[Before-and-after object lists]
+ + + + +

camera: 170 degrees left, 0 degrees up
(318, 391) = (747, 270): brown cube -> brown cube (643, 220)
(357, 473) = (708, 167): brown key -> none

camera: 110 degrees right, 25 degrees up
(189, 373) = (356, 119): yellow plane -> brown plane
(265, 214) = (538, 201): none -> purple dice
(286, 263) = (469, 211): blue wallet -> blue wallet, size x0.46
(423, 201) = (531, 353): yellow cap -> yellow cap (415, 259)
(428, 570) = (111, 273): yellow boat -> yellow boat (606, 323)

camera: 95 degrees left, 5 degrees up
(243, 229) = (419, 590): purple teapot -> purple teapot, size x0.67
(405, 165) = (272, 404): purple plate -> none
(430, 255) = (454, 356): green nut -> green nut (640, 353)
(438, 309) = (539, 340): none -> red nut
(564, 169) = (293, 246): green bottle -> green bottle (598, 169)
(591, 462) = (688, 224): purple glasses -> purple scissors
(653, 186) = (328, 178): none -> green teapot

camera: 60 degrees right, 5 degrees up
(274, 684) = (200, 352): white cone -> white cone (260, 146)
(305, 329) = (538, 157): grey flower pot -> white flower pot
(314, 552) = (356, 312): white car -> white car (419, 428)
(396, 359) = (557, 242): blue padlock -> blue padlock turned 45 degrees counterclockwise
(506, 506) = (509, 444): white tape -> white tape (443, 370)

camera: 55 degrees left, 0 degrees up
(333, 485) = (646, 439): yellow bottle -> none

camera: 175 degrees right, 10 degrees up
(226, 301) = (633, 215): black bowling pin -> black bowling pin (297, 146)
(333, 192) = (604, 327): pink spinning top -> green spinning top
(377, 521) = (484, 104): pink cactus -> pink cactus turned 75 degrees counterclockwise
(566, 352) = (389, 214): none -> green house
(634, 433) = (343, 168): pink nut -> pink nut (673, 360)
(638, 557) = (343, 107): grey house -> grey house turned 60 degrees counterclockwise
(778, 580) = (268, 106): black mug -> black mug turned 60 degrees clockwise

+ + + + +

An exact copy of every line from the one containing "(377, 521) = (484, 104): pink" through the last line of the entries is required; please add nothing.

(377, 521) = (484, 104): pink cactus -> pink cactus turned 75 degrees counterclockwise
(566, 352) = (389, 214): none -> green house
(634, 433) = (343, 168): pink nut -> pink nut (673, 360)
(638, 557) = (343, 107): grey house -> grey house turned 60 degrees counterclockwise
(778, 580) = (268, 106): black mug -> black mug turned 60 degrees clockwise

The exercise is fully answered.